Reproduce the records below in full and exactly, without their images.
**** Supplied material
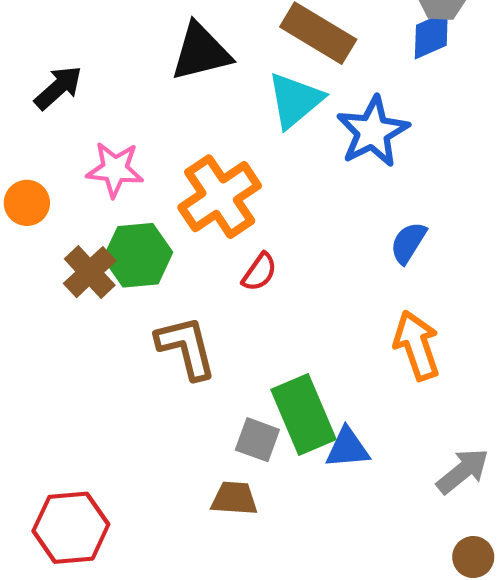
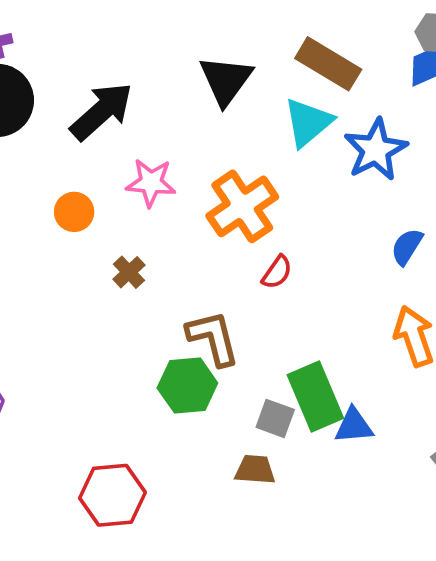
black triangle: (201, 52) -> (226, 80), turned -40
black arrow: (58, 88) -> (102, 111), size x1.5
green hexagon: (138, 255) -> (187, 386), moved
brown cross: (90, 272) -> (129, 272), size x0.7

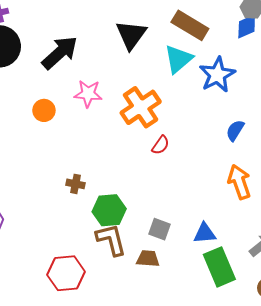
brown cross: (129, 272) -> (75, 184), moved, turned -36
brown L-shape: (213, 338) -> (111, 240), moved
green rectangle: (315, 396) -> (219, 267), moved

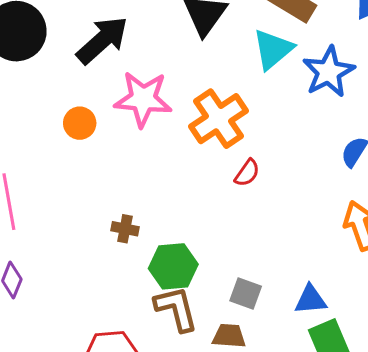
pink star: (88, 94) -> (143, 99), size x1.4

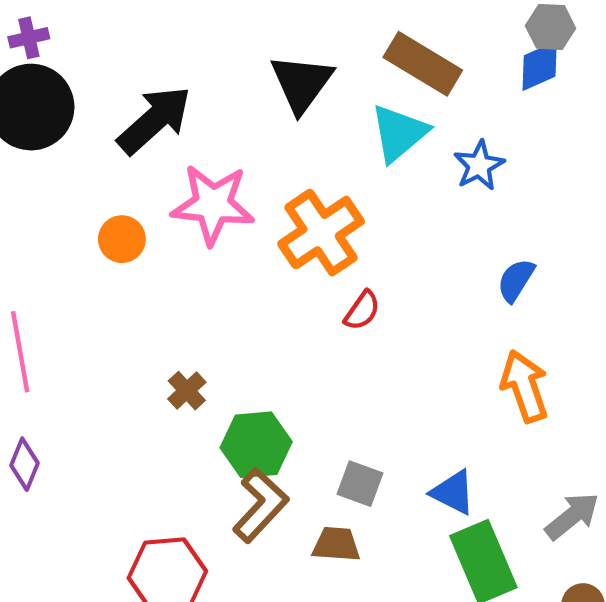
blue star: (329, 72) -> (479, 165), size x0.7
brown cross: (125, 229) -> (187, 391), turned 36
blue triangle: (310, 300) -> (453, 492), turned 32
brown L-shape: (176, 309) -> (260, 505), turned 57

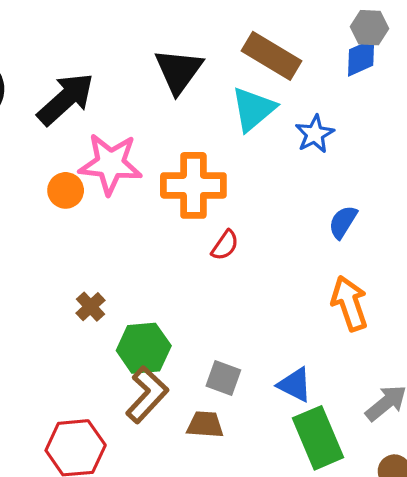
orange cross: (321, 233) -> (193, 185), turned 34
orange circle: (122, 239) -> (66, 190), moved

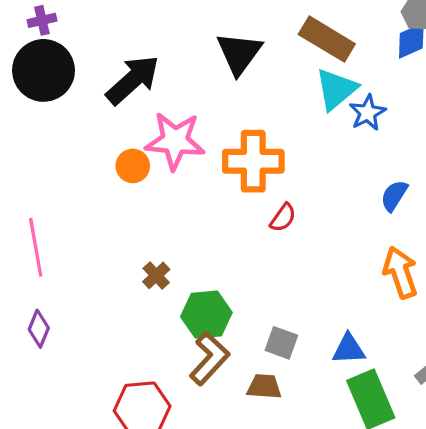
cyan triangle: (253, 109) -> (336, 89), moved
blue triangle: (295, 385) -> (349, 349), turned -30

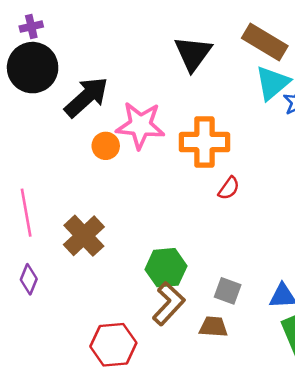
black arrow: (133, 80) -> (86, 97), moved
brown cross: (156, 275) -> (84, 236), moved, size x1.8

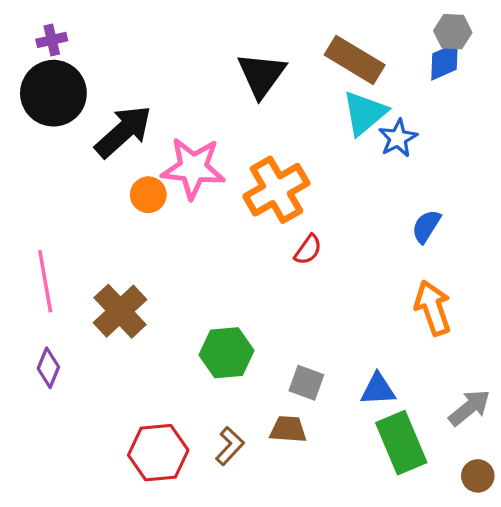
orange cross: (204, 142) -> (276, 190), turned -30
brown L-shape: (169, 304) -> (230, 446), moved, size x0.7

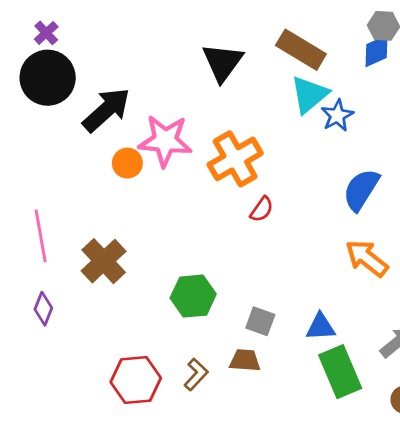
purple cross: (52, 40) -> (46, 33), turned -30
blue semicircle: (426, 226) -> (361, 190), size x1.5
orange arrow: (433, 308) -> (367, 258), turned -33

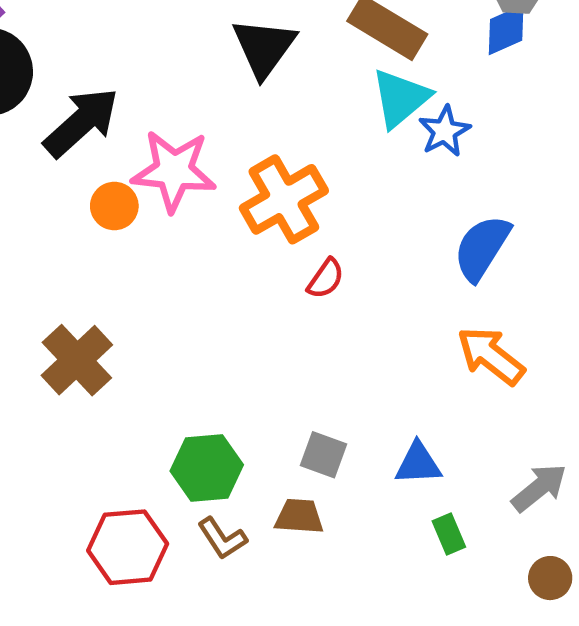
green hexagon: (193, 296) -> (207, 468), moved
green rectangle: (340, 372) -> (449, 534), size x0.5
brown L-shape: (196, 374) -> (222, 538), turned 104

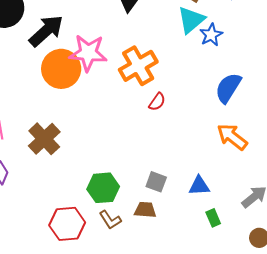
orange circle: (114, 206) -> (61, 69), size x1.8

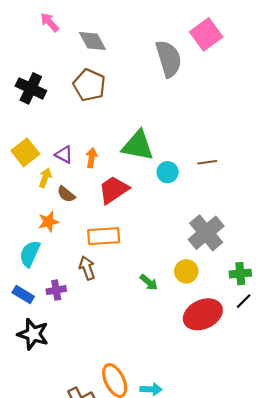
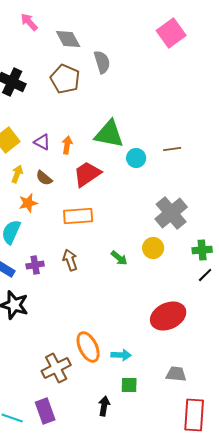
gray semicircle: (169, 59) -> (102, 62), moved, size x0.7
yellow arrow: (45, 178) -> (17, 174), moved
brown arrow: (87, 268) -> (70, 260), moved
red ellipse: (203, 314) -> (168, 316), moved

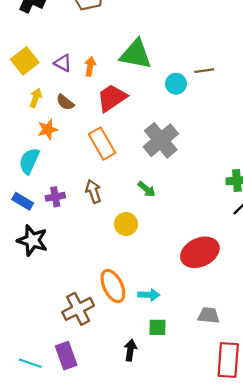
cyan circle: (136, 158) -> (176, 84), moved
gray cross: (171, 213) -> (161, 140), moved
orange rectangle: (78, 216) -> (102, 144), turned 64
yellow circle: (153, 248) -> (126, 224), moved

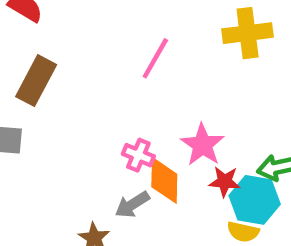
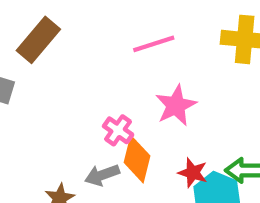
pink line: (155, 58) -> (154, 44), turned 30
pink star: (202, 145) -> (176, 105), moved

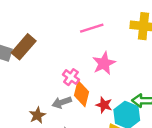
brown rectangle: (38, 40) -> (24, 47), moved
red star: (193, 173) -> (104, 105), moved

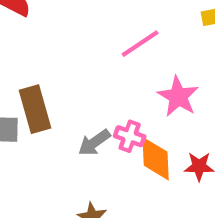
brown rectangle: (24, 47) -> (35, 109), turned -40
gray arrow: (62, 102) -> (94, 143), moved

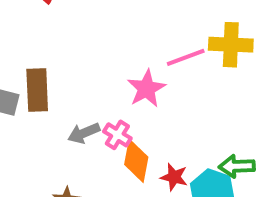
pink line: (140, 44) -> (186, 57), moved
pink star: (178, 97) -> (146, 89), moved

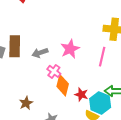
pink line: (186, 57) -> (102, 57), moved, turned -60
gray arrow: (84, 133) -> (40, 53), moved

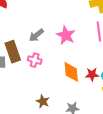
gray arrow: (40, 53) -> (36, 35), moved
pink cross: (54, 71) -> (35, 60), moved

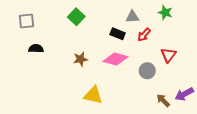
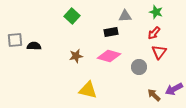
gray square: (26, 21) -> (15, 40), moved
black rectangle: (118, 34) -> (111, 32), turned -32
red arrow: (144, 35) -> (154, 33), moved

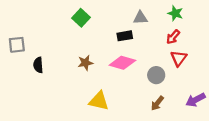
black semicircle: (34, 46) -> (38, 65), moved, turned -96
brown arrow: (154, 95) -> (157, 103), moved, turned -96

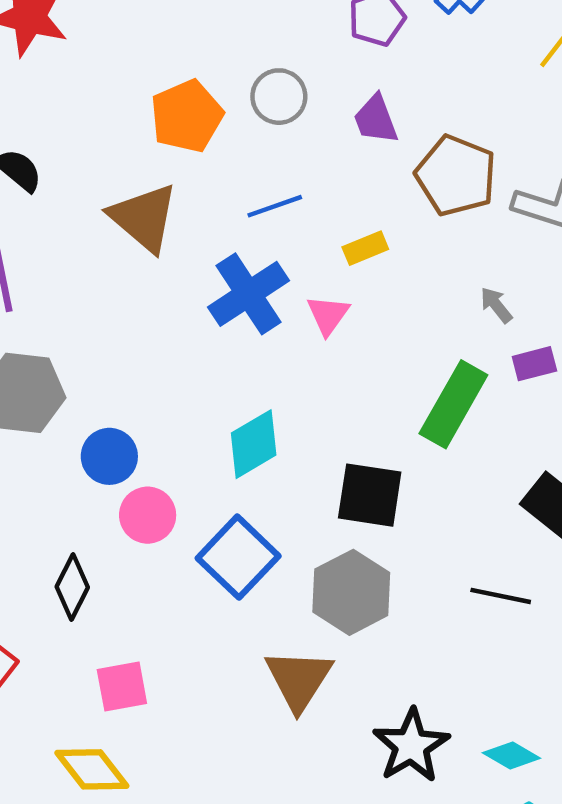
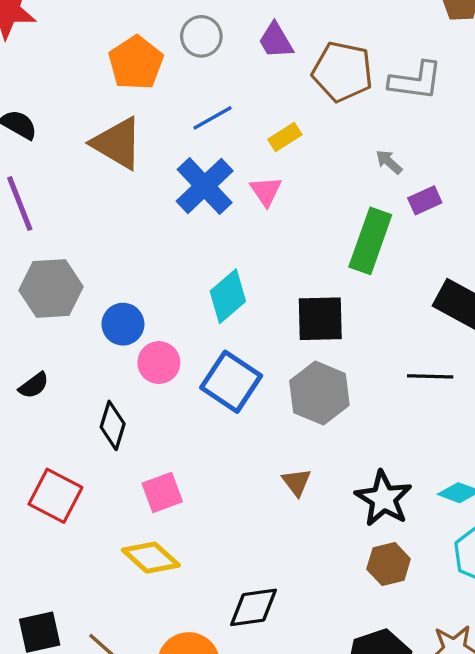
brown triangle: (299, 680) -> (297, 482), moved, size x0.6

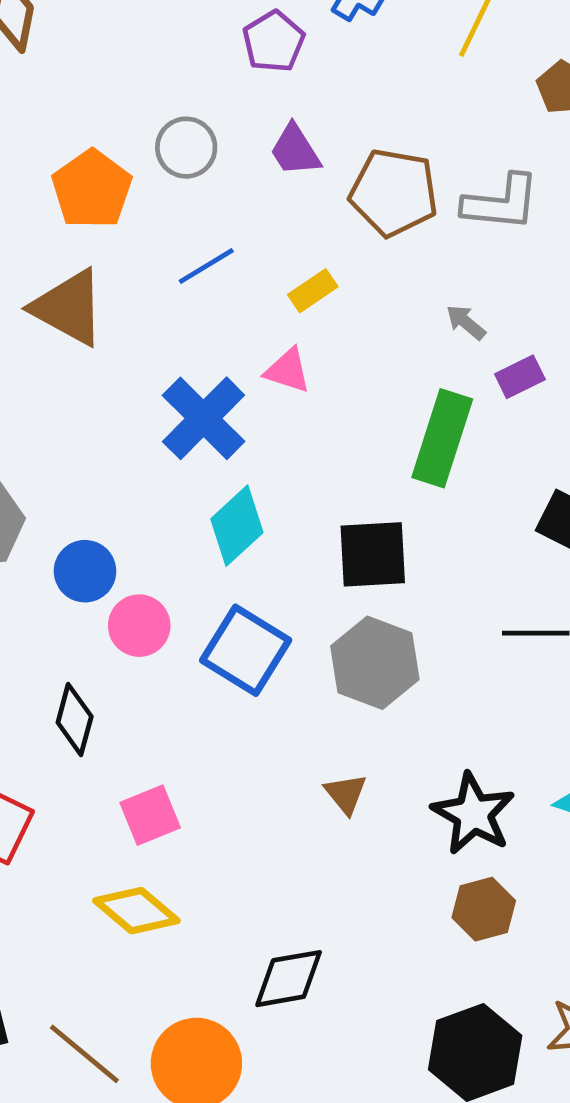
blue cross: (205, 186) -> (204, 418), moved
pink triangle: (266, 191) -> (288, 371), turned -36

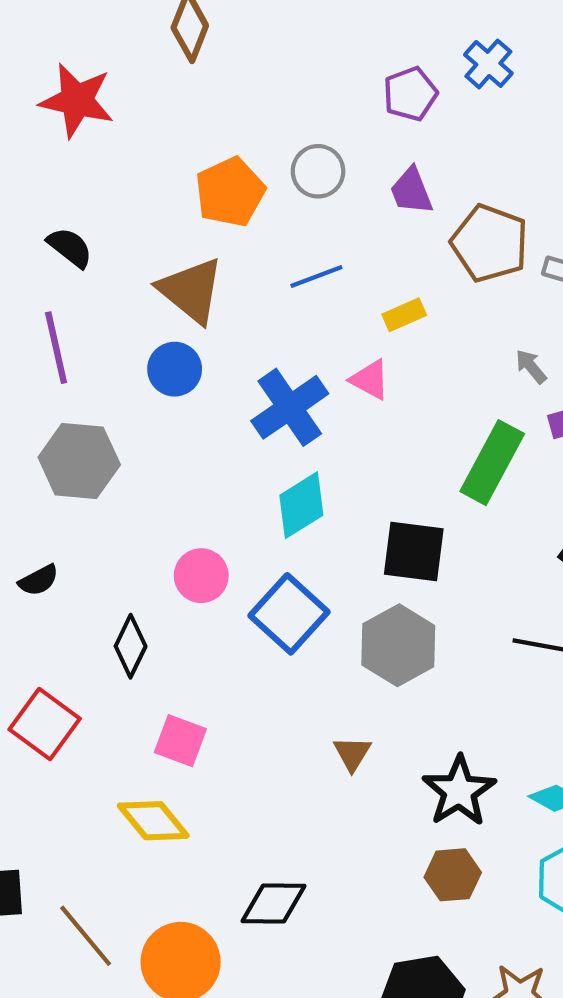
blue circle: (85, 571) -> (175, 369), moved
pink square: (150, 815) -> (180, 741), turned 32

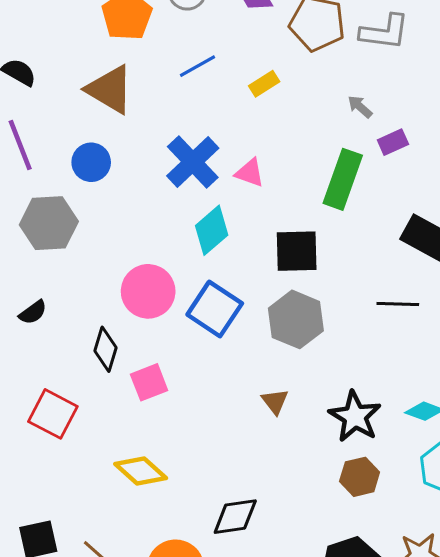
blue circle: (175, 369) -> (91, 162), moved
pink triangle: (370, 380) -> (250, 173), moved
pink circle: (201, 576) -> (148, 291), size x1.4
pink square: (180, 741) -> (149, 382), moved, turned -33

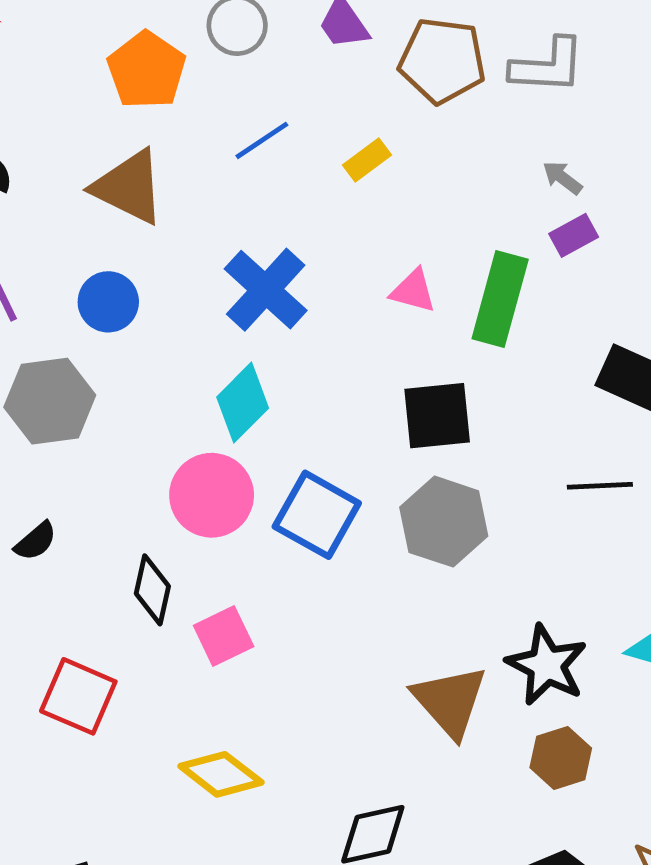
gray arrow: (360, 107) -> (562, 178), moved
pink triangle: (250, 173) -> (413, 291), moved
cyan diamond: (212, 230) -> (243, 403), moved
brown triangle: (275, 401) -> (450, 701), moved, size x1.8

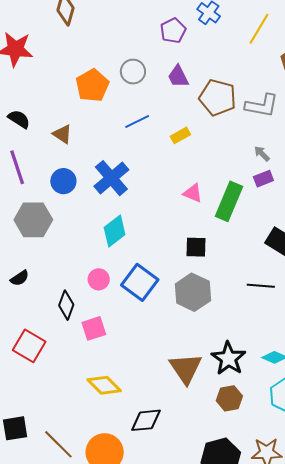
brown triangle: (129, 187) -> (62, 134), moved, size x0.6
blue cross: (266, 290) -> (111, 178), moved
black square: (437, 416) -> (196, 247), size x0.7
pink circle: (212, 495) -> (99, 279), moved, size x0.6
yellow diamond: (221, 774) -> (104, 385), moved

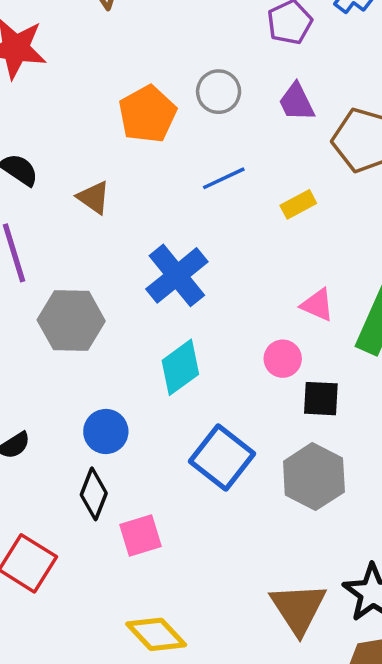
blue circle: (63, 181) -> (106, 431), moved
gray hexagon: (33, 220) -> (71, 321), moved
pink circle: (99, 279) -> (283, 359), moved

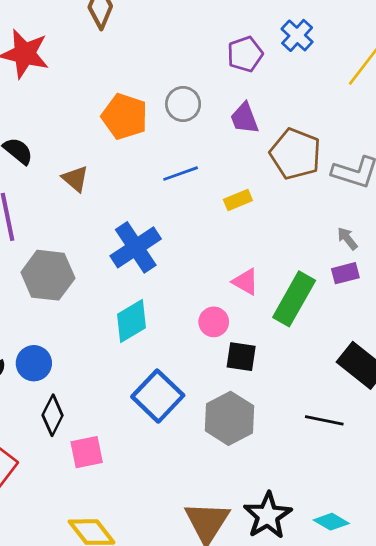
orange pentagon: (147, 114) -> (125, 117), turned -30
blue circle: (106, 431) -> (34, 363), moved

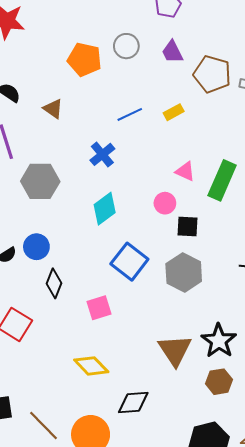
blue line: (181, 174) -> (130, 114), moved
blue cross: (136, 247) -> (102, 154), size x0.7
pink square: (87, 452) -> (99, 308), moved

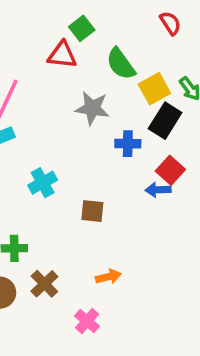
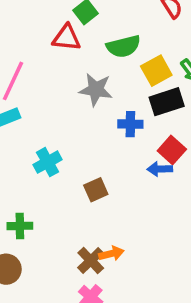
green semicircle: (121, 64) -> (123, 46), turned -68
black rectangle: (165, 121) -> (167, 102), turned 40
brown square: (92, 211) -> (96, 190), turned -30
brown cross: (44, 284) -> (91, 261), moved

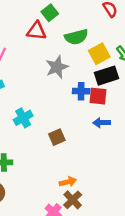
gray star: (96, 90) -> (57, 67), turned -30
red square: (172, 150) -> (98, 96), moved, turned -36
brown cross: (91, 261) -> (73, 200), moved

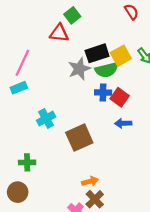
green semicircle: (76, 37) -> (107, 70), moved
black rectangle: (106, 76) -> (97, 53), moved
red square: (98, 96) -> (120, 97), turned 30
brown square: (57, 137) -> (79, 138), size x1.6

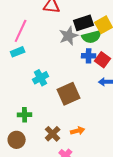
brown cross: (95, 199) -> (53, 134), moved

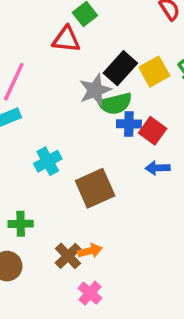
black rectangle: (84, 23) -> (120, 68), turned -30
green semicircle: (92, 37) -> (115, 104), moved
orange arrow: (78, 131) -> (90, 251), moved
********
▶ [Exercise answer]:
black triangle: (201, 52) -> (226, 80), turned -40
black arrow: (58, 88) -> (102, 111), size x1.5
green hexagon: (138, 255) -> (187, 386), moved
brown cross: (90, 272) -> (129, 272), size x0.7

brown cross: (129, 272) -> (75, 184), moved, turned -36
brown L-shape: (213, 338) -> (111, 240), moved
green rectangle: (315, 396) -> (219, 267), moved

pink star: (88, 94) -> (143, 99), size x1.4

blue star: (329, 72) -> (479, 165), size x0.7
brown cross: (125, 229) -> (187, 391), turned 36
blue triangle: (310, 300) -> (453, 492), turned 32
brown L-shape: (176, 309) -> (260, 505), turned 57

orange cross: (321, 233) -> (193, 185), turned 34
orange circle: (122, 239) -> (66, 190), moved

cyan triangle: (253, 109) -> (336, 89), moved
blue triangle: (295, 385) -> (349, 349), turned -30

black arrow: (133, 80) -> (86, 97), moved
brown cross: (156, 275) -> (84, 236), moved, size x1.8

orange cross: (204, 142) -> (276, 190), turned -30
brown L-shape: (169, 304) -> (230, 446), moved, size x0.7

purple cross: (52, 40) -> (46, 33), turned -30
blue semicircle: (426, 226) -> (361, 190), size x1.5
orange arrow: (433, 308) -> (367, 258), turned -33

green hexagon: (193, 296) -> (207, 468), moved
green rectangle: (340, 372) -> (449, 534), size x0.5
brown L-shape: (196, 374) -> (222, 538), turned 104

orange circle: (114, 206) -> (61, 69), size x1.8

gray semicircle: (169, 59) -> (102, 62), moved, size x0.7
yellow arrow: (45, 178) -> (17, 174), moved
brown arrow: (87, 268) -> (70, 260), moved
red ellipse: (203, 314) -> (168, 316), moved

cyan circle: (136, 158) -> (176, 84), moved
gray cross: (171, 213) -> (161, 140), moved
orange rectangle: (78, 216) -> (102, 144), turned 64
yellow circle: (153, 248) -> (126, 224), moved

pink line: (155, 58) -> (154, 44), turned 30
pink star: (202, 145) -> (176, 105), moved

brown rectangle: (38, 40) -> (24, 47), moved
red star: (193, 173) -> (104, 105), moved

brown rectangle: (24, 47) -> (35, 109), turned -40
gray arrow: (62, 102) -> (94, 143), moved

pink line: (140, 44) -> (186, 57), moved
pink star: (178, 97) -> (146, 89), moved

pink line: (186, 57) -> (102, 57), moved, turned -60
gray arrow: (84, 133) -> (40, 53), moved

gray arrow: (40, 53) -> (36, 35), moved
pink cross: (54, 71) -> (35, 60), moved

gray square: (26, 21) -> (15, 40), moved
black rectangle: (118, 34) -> (111, 32), turned -32
red arrow: (144, 35) -> (154, 33), moved

black semicircle: (34, 46) -> (38, 65), moved, turned -96
brown arrow: (154, 95) -> (157, 103), moved, turned -96

brown triangle: (299, 680) -> (297, 482), moved, size x0.6

blue cross: (205, 186) -> (204, 418), moved
pink triangle: (266, 191) -> (288, 371), turned -36

blue circle: (85, 571) -> (175, 369), moved
pink square: (150, 815) -> (180, 741), turned 32

blue circle: (175, 369) -> (91, 162), moved
pink triangle: (370, 380) -> (250, 173), moved
pink circle: (201, 576) -> (148, 291), size x1.4
pink square: (180, 741) -> (149, 382), moved, turned -33

gray arrow: (360, 107) -> (562, 178), moved
pink triangle: (250, 173) -> (413, 291), moved
cyan diamond: (212, 230) -> (243, 403), moved
brown triangle: (275, 401) -> (450, 701), moved, size x1.8

brown triangle: (129, 187) -> (62, 134), moved, size x0.6
blue cross: (266, 290) -> (111, 178), moved
black square: (437, 416) -> (196, 247), size x0.7
pink circle: (212, 495) -> (99, 279), moved, size x0.6
yellow diamond: (221, 774) -> (104, 385), moved

blue circle: (63, 181) -> (106, 431), moved
gray hexagon: (33, 220) -> (71, 321), moved
pink circle: (99, 279) -> (283, 359), moved

orange pentagon: (147, 114) -> (125, 117), turned -30
blue circle: (106, 431) -> (34, 363), moved

blue line: (181, 174) -> (130, 114), moved
blue cross: (136, 247) -> (102, 154), size x0.7
pink square: (87, 452) -> (99, 308), moved

green semicircle: (121, 64) -> (123, 46), turned -68
black rectangle: (165, 121) -> (167, 102), turned 40
brown square: (92, 211) -> (96, 190), turned -30
brown cross: (44, 284) -> (91, 261), moved

gray star: (96, 90) -> (57, 67), turned -30
red square: (172, 150) -> (98, 96), moved, turned -36
brown cross: (91, 261) -> (73, 200), moved

green semicircle: (76, 37) -> (107, 70), moved
black rectangle: (106, 76) -> (97, 53), moved
red square: (98, 96) -> (120, 97), turned 30
brown square: (57, 137) -> (79, 138), size x1.6

brown cross: (95, 199) -> (53, 134), moved

black rectangle: (84, 23) -> (120, 68), turned -30
green semicircle: (92, 37) -> (115, 104), moved
orange arrow: (78, 131) -> (90, 251), moved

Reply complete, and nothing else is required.